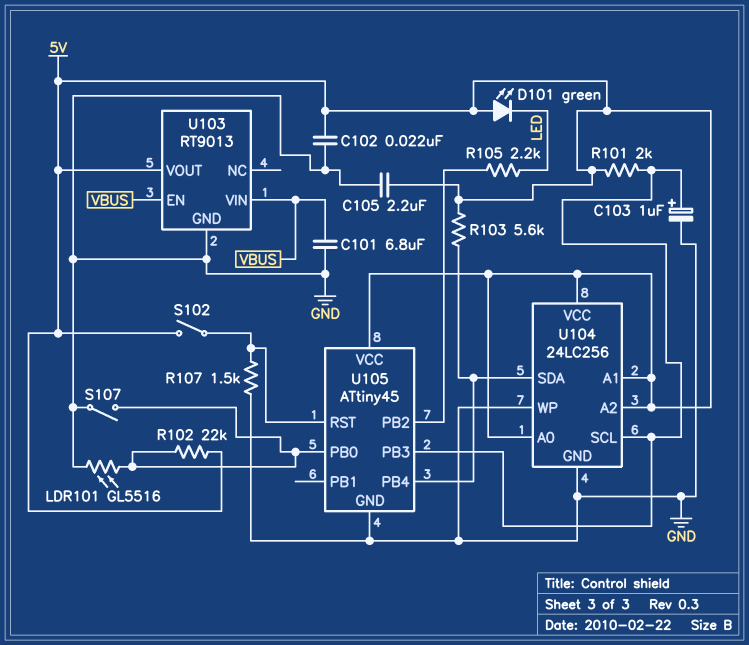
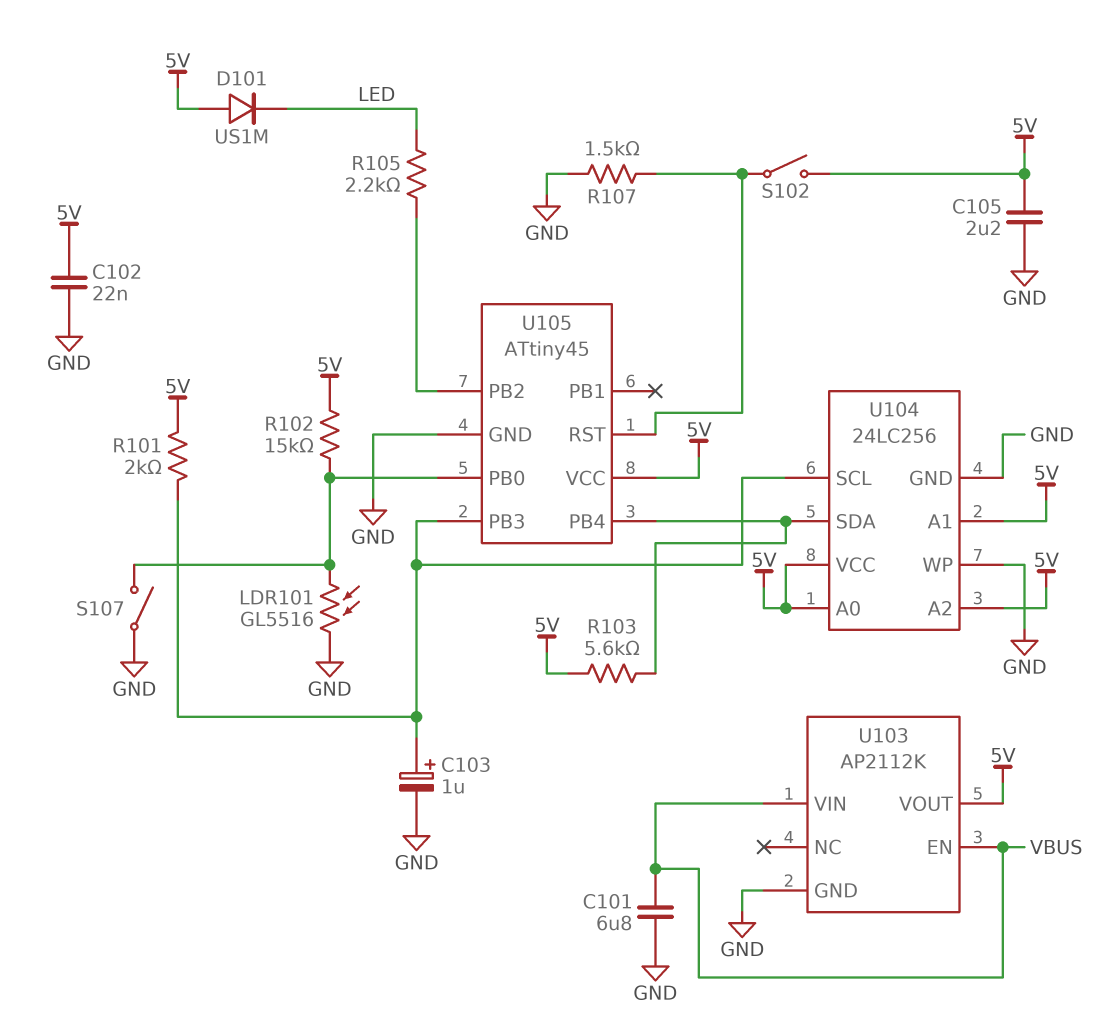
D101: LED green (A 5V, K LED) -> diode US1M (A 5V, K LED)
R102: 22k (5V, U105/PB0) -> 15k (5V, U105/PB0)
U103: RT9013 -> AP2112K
####################
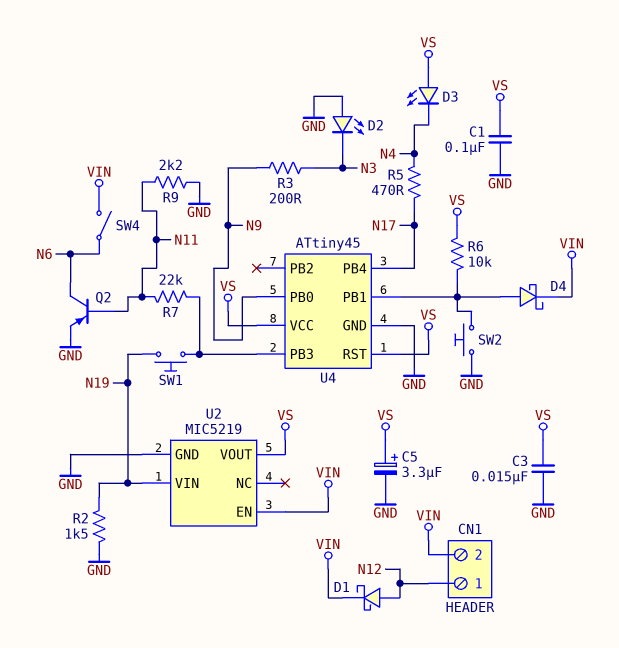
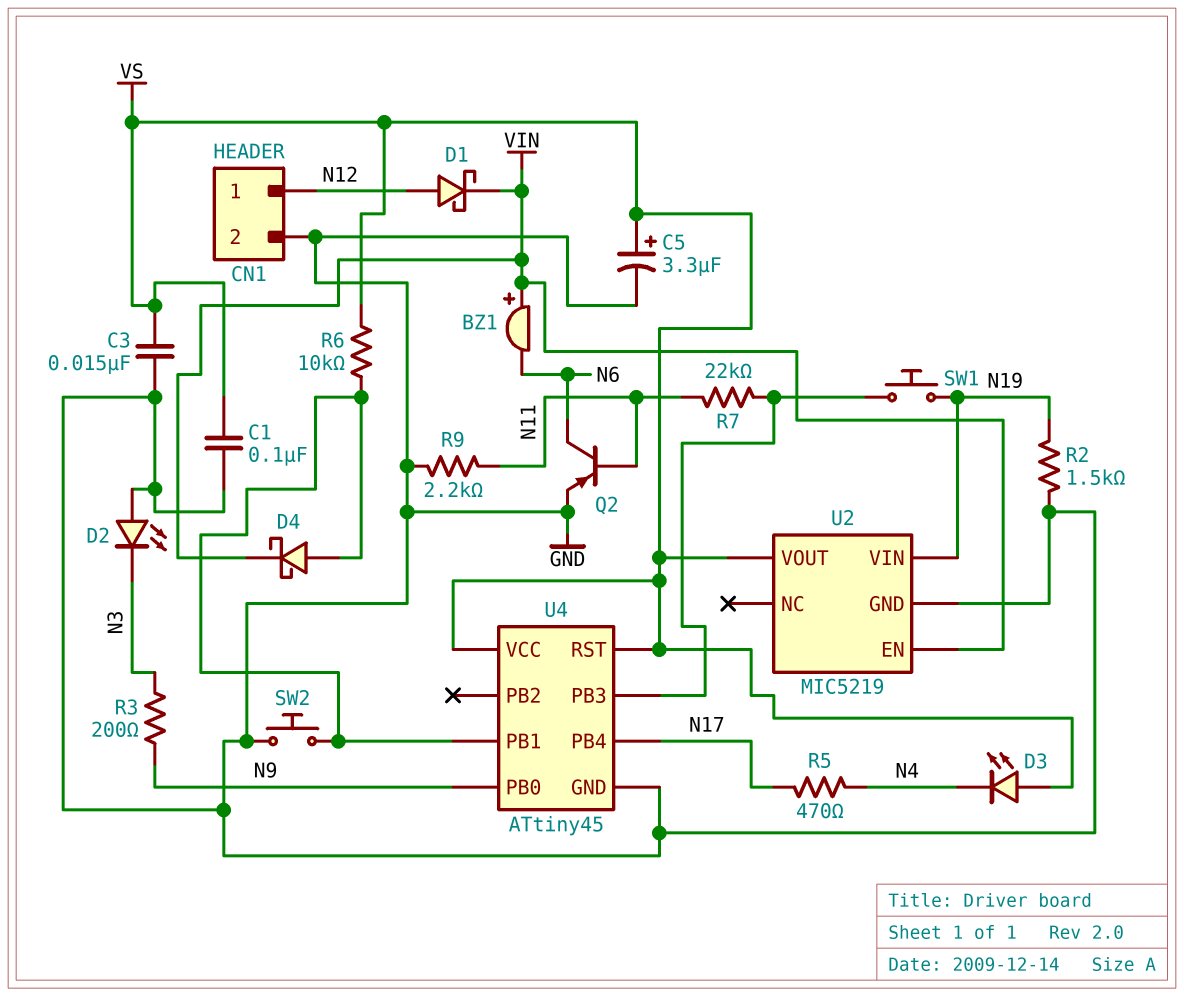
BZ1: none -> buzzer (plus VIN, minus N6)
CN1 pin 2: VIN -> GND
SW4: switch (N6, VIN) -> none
####################
From the records above, print exactly the lines that run from the line with "D101: LED green" to the line with "U103: RT9013 -> AP2112K", inclusive.

D101: LED green (A 5V, K LED) -> diode US1M (A 5V, K LED)
R102: 22k (5V, U105/PB0) -> 15k (5V, U105/PB0)
U103: RT9013 -> AP2112K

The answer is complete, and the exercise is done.